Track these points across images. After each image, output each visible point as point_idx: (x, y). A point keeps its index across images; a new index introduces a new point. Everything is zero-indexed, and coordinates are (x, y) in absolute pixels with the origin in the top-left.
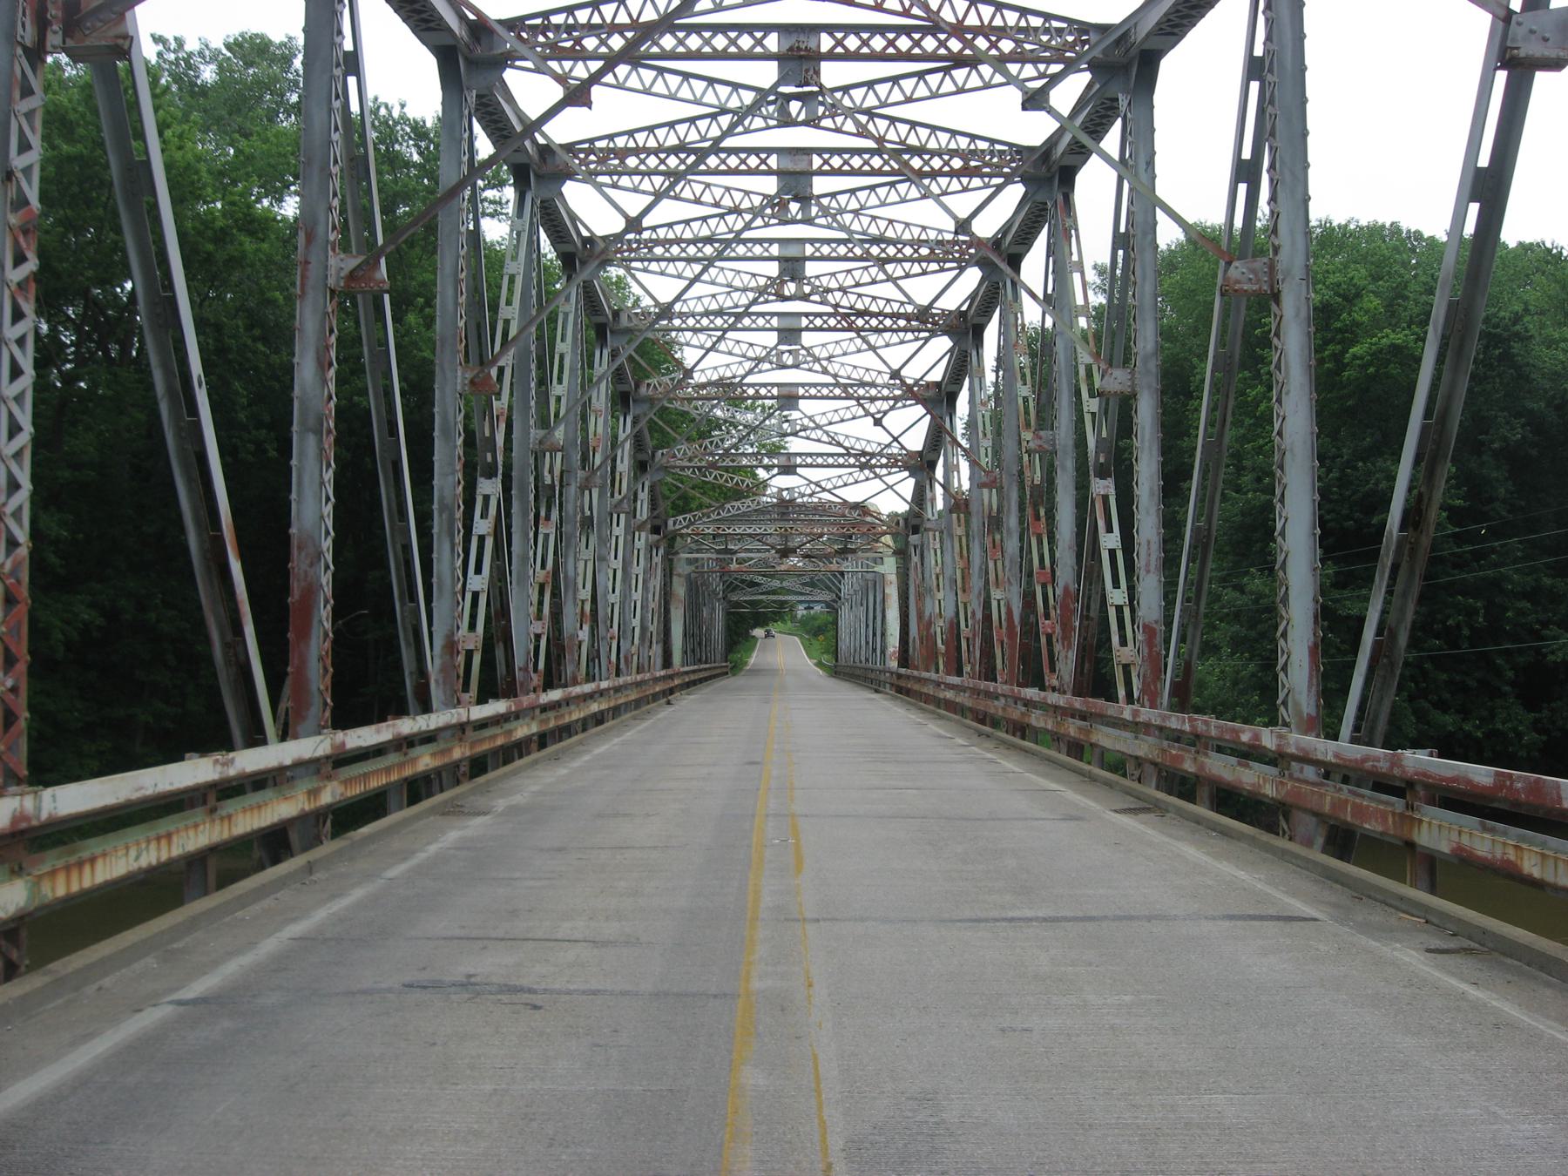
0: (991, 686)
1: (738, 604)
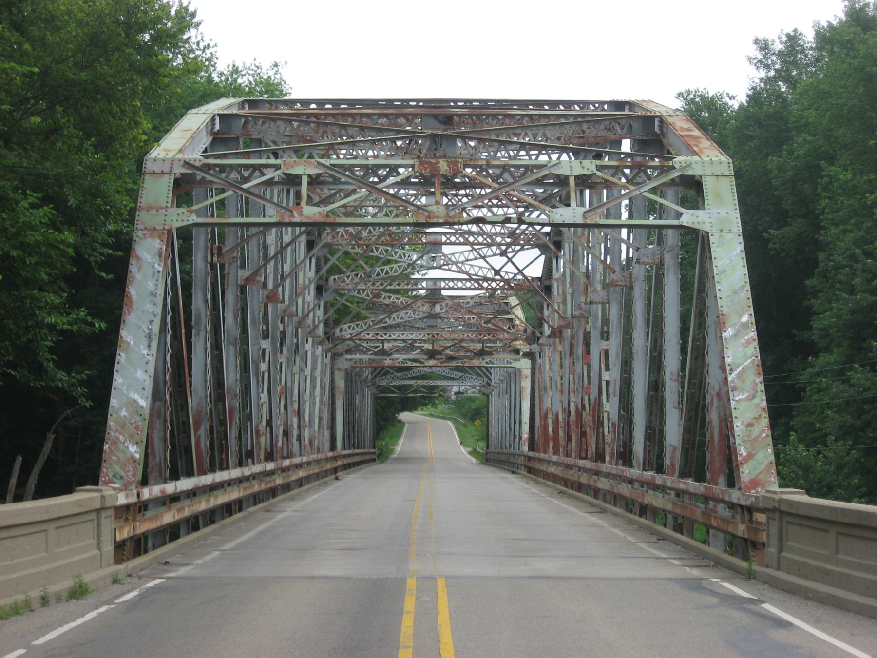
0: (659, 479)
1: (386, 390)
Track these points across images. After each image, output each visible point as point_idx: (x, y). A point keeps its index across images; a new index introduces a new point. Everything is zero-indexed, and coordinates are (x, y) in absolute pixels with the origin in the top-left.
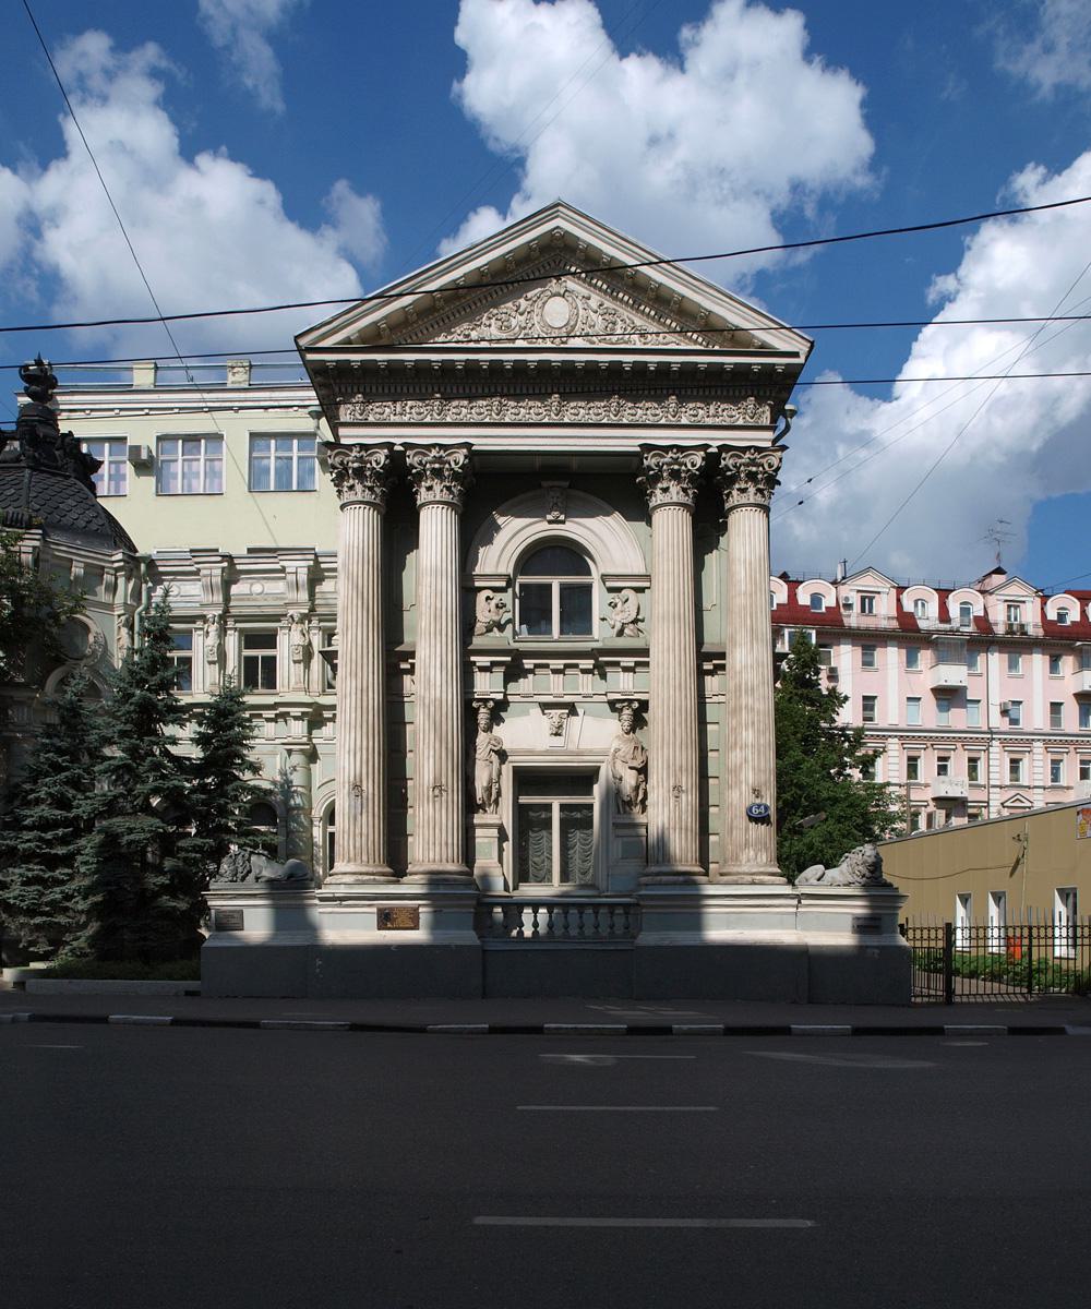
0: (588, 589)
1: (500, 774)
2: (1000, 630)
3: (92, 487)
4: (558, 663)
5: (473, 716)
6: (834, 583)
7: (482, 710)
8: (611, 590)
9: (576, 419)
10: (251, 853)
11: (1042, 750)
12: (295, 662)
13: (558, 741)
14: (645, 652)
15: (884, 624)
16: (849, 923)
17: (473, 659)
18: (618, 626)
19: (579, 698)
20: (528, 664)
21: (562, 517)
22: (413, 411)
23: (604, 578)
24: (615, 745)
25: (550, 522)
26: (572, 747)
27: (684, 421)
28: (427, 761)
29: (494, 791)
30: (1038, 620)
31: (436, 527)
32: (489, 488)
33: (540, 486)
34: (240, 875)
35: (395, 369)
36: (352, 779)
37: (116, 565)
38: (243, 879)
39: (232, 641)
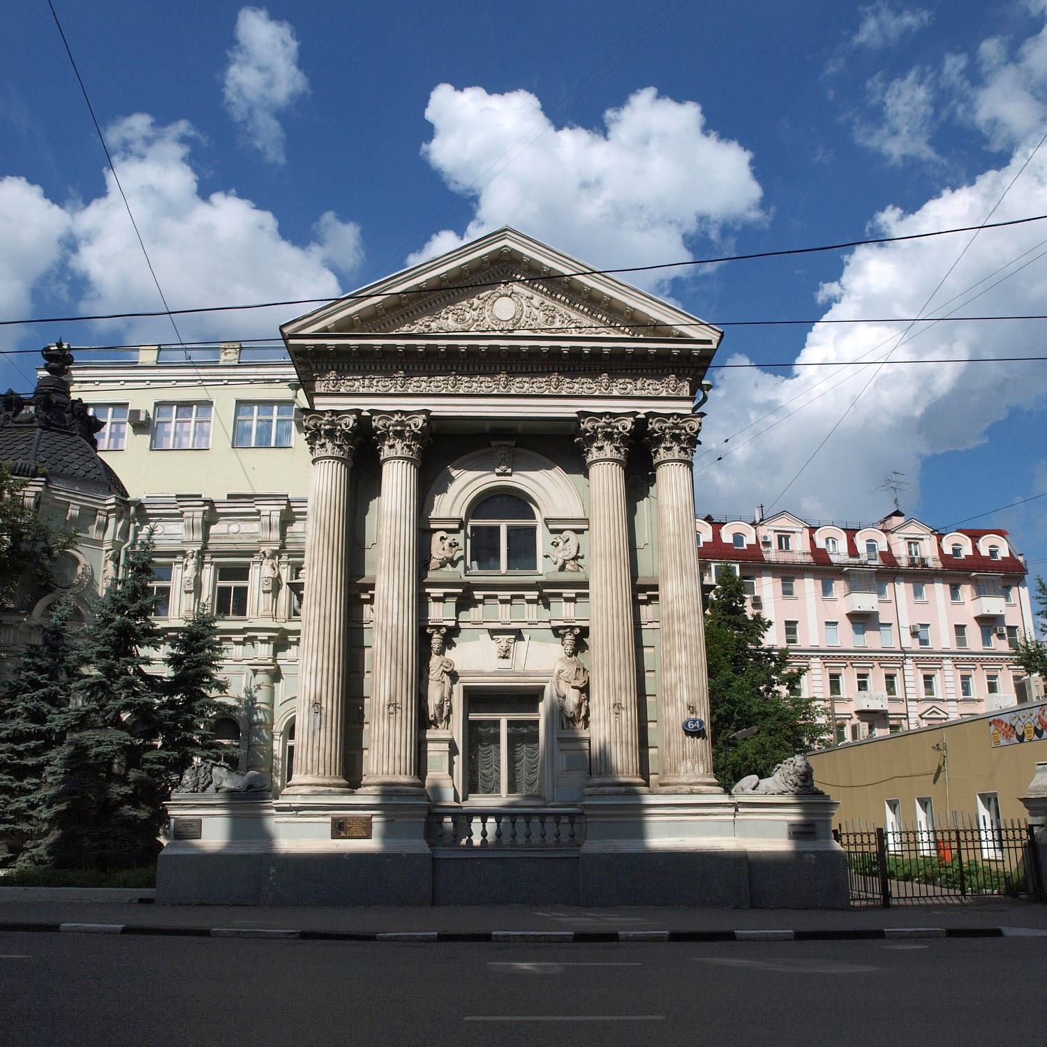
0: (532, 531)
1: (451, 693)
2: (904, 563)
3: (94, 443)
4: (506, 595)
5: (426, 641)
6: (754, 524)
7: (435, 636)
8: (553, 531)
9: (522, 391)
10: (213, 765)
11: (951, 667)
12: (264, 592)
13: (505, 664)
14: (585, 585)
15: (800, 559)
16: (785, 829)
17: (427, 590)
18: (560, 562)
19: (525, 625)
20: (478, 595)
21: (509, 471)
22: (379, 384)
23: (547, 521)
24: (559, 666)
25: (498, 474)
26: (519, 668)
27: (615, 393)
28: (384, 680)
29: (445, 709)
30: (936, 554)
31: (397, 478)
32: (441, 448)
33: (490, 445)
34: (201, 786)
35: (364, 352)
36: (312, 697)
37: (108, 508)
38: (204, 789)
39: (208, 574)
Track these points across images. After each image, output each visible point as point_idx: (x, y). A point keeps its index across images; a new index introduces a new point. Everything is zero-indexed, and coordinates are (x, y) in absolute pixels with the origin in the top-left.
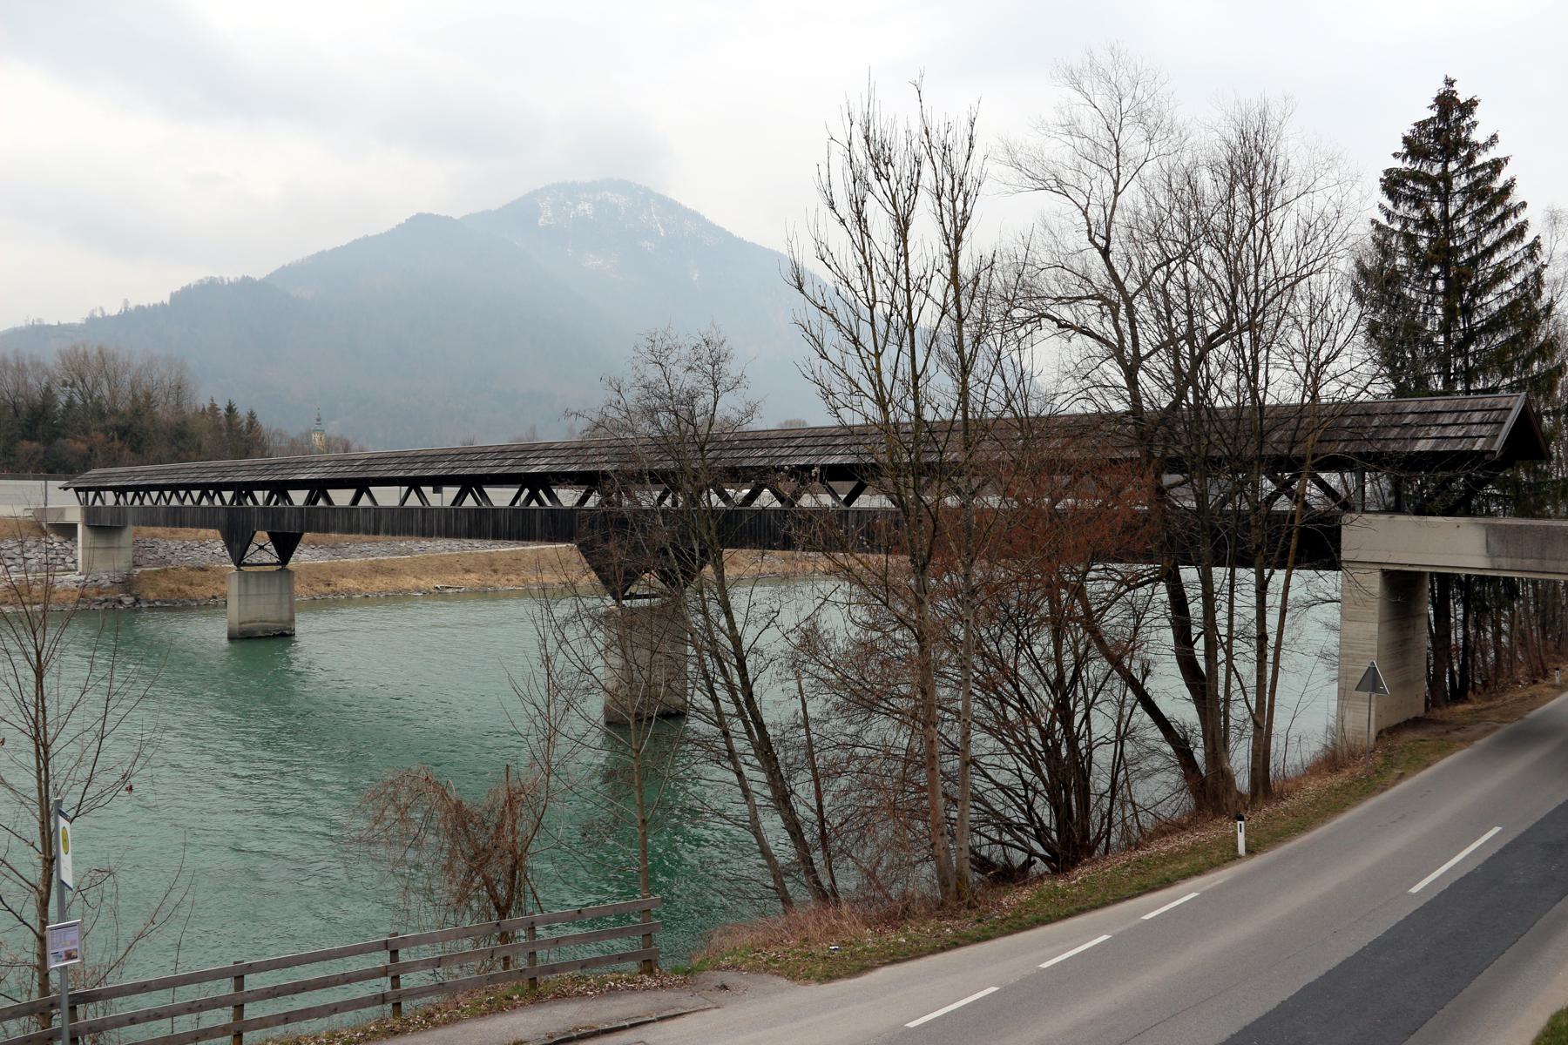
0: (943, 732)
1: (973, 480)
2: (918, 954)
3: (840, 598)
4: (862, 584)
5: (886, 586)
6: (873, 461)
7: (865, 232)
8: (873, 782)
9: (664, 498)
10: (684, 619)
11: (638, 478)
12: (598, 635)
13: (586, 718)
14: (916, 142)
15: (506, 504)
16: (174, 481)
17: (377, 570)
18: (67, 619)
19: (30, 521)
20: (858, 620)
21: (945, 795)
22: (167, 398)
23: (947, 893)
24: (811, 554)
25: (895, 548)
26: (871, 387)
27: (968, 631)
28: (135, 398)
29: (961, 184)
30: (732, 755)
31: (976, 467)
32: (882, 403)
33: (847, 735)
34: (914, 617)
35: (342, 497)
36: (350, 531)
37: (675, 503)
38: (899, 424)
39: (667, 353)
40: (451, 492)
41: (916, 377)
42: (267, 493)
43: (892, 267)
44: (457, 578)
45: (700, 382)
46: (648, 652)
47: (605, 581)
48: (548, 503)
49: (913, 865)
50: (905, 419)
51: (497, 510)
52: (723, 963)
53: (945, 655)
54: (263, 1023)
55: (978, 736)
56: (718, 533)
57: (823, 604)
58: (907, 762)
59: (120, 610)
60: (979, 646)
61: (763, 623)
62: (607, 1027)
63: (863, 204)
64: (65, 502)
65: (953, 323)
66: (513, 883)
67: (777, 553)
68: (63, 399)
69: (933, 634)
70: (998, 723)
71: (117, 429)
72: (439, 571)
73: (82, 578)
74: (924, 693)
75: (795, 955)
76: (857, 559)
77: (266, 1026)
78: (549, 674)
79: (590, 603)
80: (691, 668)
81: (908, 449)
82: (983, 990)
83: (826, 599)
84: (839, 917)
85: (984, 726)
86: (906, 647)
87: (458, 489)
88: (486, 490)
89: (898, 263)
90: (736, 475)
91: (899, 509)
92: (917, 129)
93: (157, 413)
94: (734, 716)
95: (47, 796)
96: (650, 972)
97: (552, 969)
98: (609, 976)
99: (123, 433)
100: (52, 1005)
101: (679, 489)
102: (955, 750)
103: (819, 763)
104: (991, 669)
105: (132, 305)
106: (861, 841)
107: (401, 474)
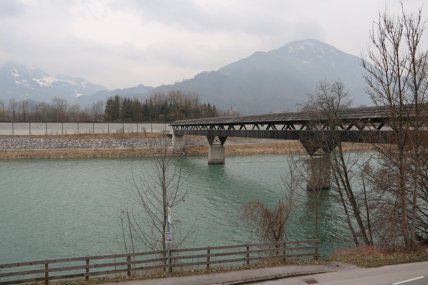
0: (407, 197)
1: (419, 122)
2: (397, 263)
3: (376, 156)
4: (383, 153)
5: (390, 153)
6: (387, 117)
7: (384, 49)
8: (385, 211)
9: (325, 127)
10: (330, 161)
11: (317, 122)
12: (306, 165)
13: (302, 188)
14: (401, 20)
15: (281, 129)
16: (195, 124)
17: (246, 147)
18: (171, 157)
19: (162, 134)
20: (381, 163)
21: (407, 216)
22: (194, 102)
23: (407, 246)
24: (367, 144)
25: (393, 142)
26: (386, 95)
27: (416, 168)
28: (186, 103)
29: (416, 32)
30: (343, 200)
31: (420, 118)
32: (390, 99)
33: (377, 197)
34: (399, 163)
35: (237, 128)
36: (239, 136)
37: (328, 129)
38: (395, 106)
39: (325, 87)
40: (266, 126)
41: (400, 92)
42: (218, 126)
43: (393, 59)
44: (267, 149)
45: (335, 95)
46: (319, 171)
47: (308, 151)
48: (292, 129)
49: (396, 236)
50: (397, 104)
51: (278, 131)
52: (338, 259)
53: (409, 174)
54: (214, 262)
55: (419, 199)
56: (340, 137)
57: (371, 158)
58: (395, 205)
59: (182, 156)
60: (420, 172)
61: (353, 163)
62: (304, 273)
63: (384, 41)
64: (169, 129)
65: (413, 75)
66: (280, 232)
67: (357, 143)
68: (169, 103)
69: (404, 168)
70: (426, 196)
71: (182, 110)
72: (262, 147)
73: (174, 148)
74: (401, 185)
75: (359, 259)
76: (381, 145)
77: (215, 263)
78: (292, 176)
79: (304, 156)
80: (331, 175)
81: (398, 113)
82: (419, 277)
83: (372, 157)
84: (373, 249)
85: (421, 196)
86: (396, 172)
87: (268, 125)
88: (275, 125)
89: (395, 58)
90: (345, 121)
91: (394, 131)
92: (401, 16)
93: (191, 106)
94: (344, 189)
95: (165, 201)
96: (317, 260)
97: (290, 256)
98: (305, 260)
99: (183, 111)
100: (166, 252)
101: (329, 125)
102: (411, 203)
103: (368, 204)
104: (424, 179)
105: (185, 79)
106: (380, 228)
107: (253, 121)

########

Task statement:
Write out the records word for word, starting at their first line and stopping after the line that contains "0: (659, 479)". Leave out the pictures.

Result of the exercise:
Track these points across images. After each image, output each visible point as point_idx: (x, y). A point keeps its index across images; a new index introduces a new point. Everything is zero-indexed, and coordinates are (x, y) in absolute pixels with the origin in the top-left.
0: (991, 686)
1: (738, 604)
0: (659, 479)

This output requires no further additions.